AIM OF THE TASK: Pictures are to be omitted, and every entry below is to be restated exactly.

GIVEN RECORDS:

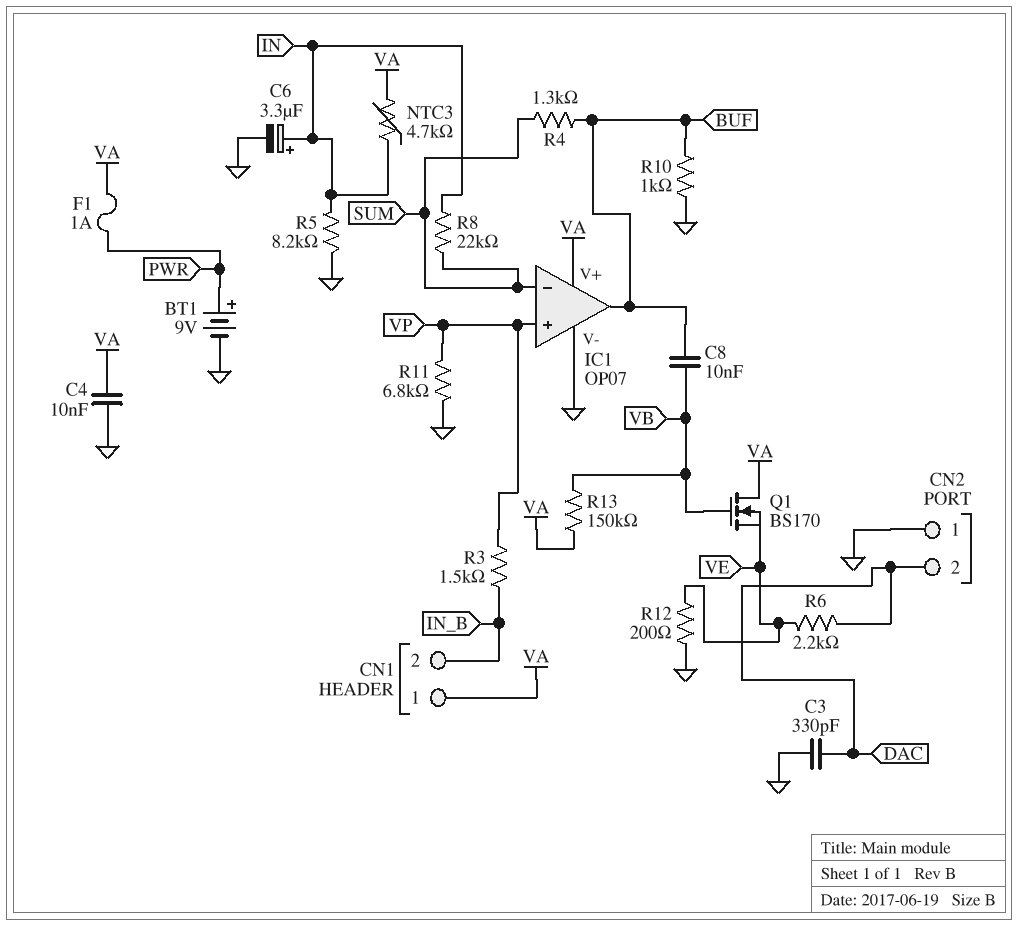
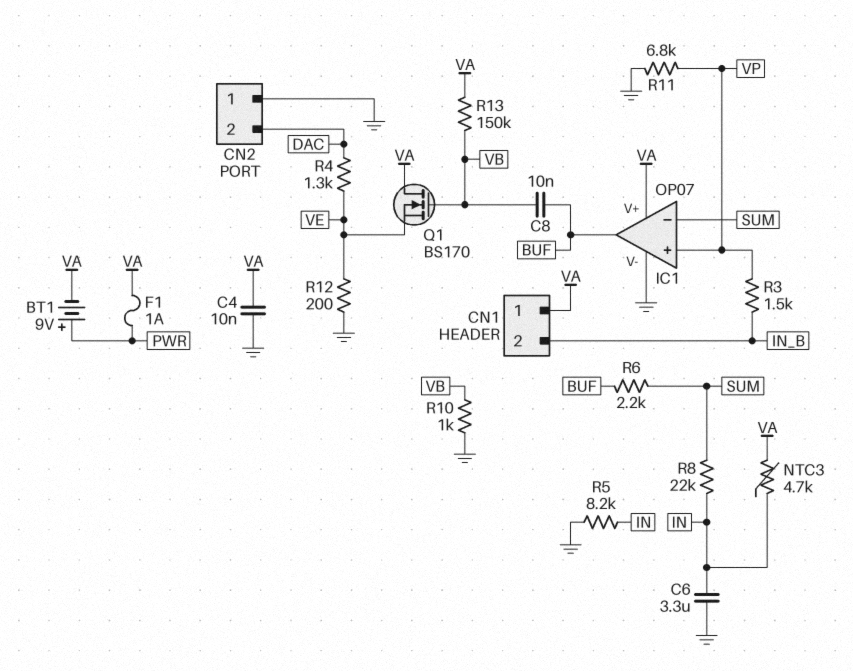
BT1: 9V (plus PWR, minus GND) -> 9V (plus PWR, minus VA)
C3: 330pF (DAC, GND) -> none
C6: 3.3uF (plus IN, minus GND) -> 3.3uF (GND, IN)
R4: 1.3k (BUF, SUM) -> 1.3k (DAC, VE)
R6: 2.2k (DAC, VE) -> 2.2k (BUF, SUM)
R10: 1k (BUF, GND) -> 1k (GND, VB)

EXERCISE SOLUTION:
BT1: 9V (plus PWR, minus GND) -> 9V (plus PWR, minus VA)
C3: 330pF (DAC, GND) -> none
C6: 3.3uF (plus IN, minus GND) -> 3.3uF (GND, IN)
R4: 1.3k (BUF, SUM) -> 1.3k (DAC, VE)
R6: 2.2k (DAC, VE) -> 2.2k (BUF, SUM)
R10: 1k (BUF, GND) -> 1k (GND, VB)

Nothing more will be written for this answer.